> **What is expected**
Scan the material below for lines with the word "purple" and reply with how many there are, nothing else.

┄┄┄┄┄┄┄┄┄┄┄┄┄┄┄┄┄┄┄┄

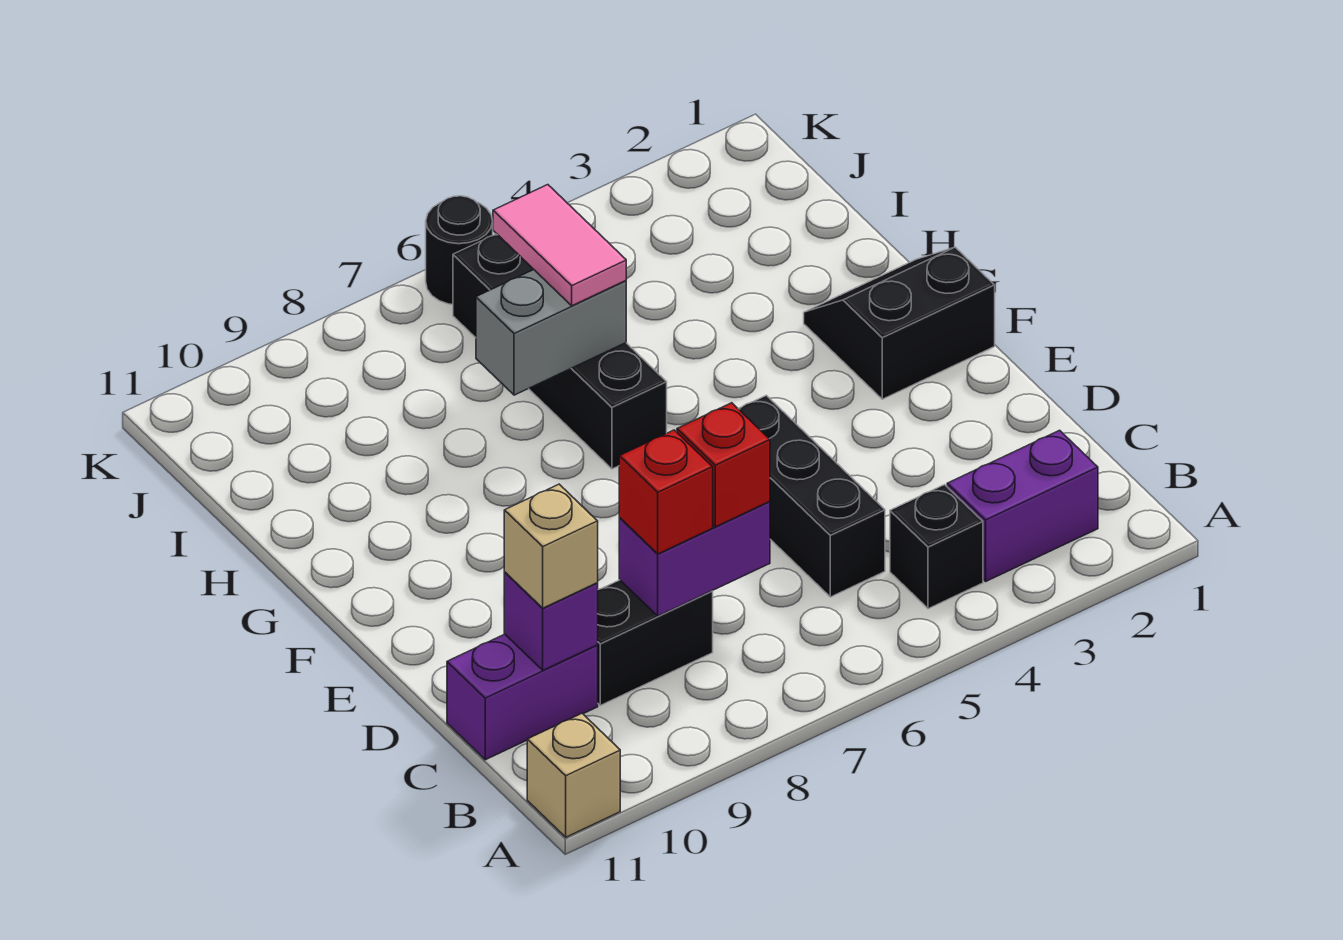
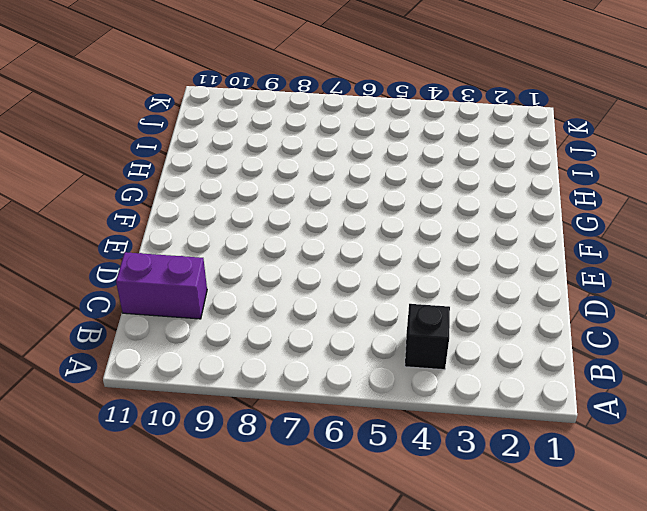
none -> tan brick A11 level 1
none -> purple brick B2:B3 level 1
none -> black brick C5:E5 level 1

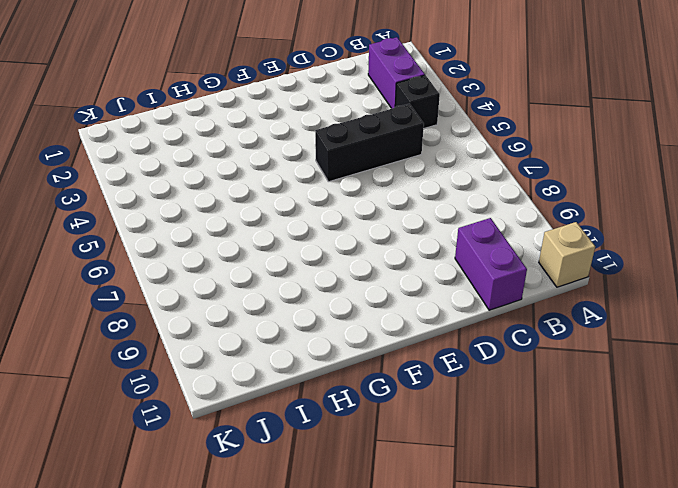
none -> black brick C8:C9 level 1
none -> black slope F1:G2 level 1 top F
none -> black brick G6:J6 level 1

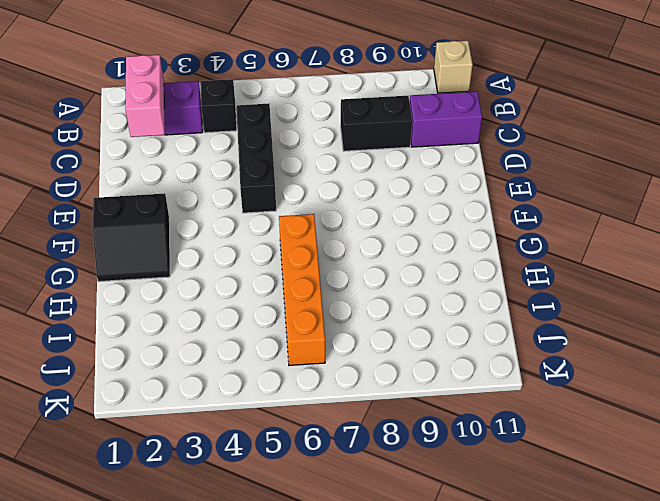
pink brick B2:C2 level 2 -> none
orange brick G6:J6 level 1 -> black brick G6:J6 level 1
none -> black round brick K6 level 1
none -> purple brick C7:C8 level 2
none -> purple brick C10 level 2

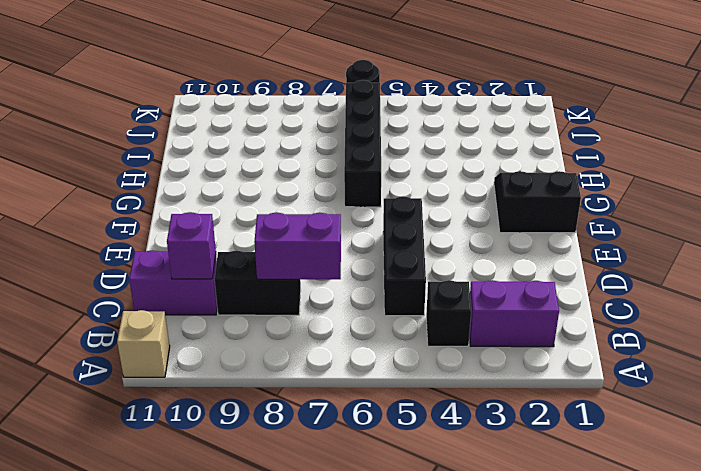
none -> grey brick H6:H7 level 2
none -> red brick C7 level 3
none -> red brick C8 level 3

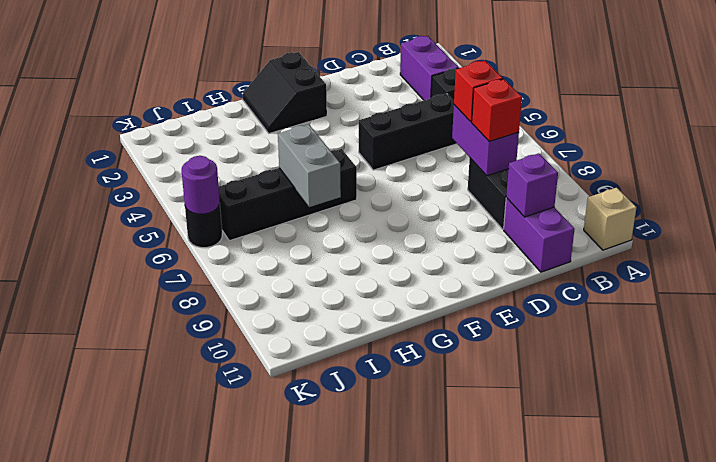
purple round brick K6 level 2 -> none
none -> tan brick C10 level 3
none -> pink tile H6:I6 level 3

┄┄┄┄┄┄┄┄┄┄┄┄┄┄┄┄┄┄┄┄

> **Response area**
4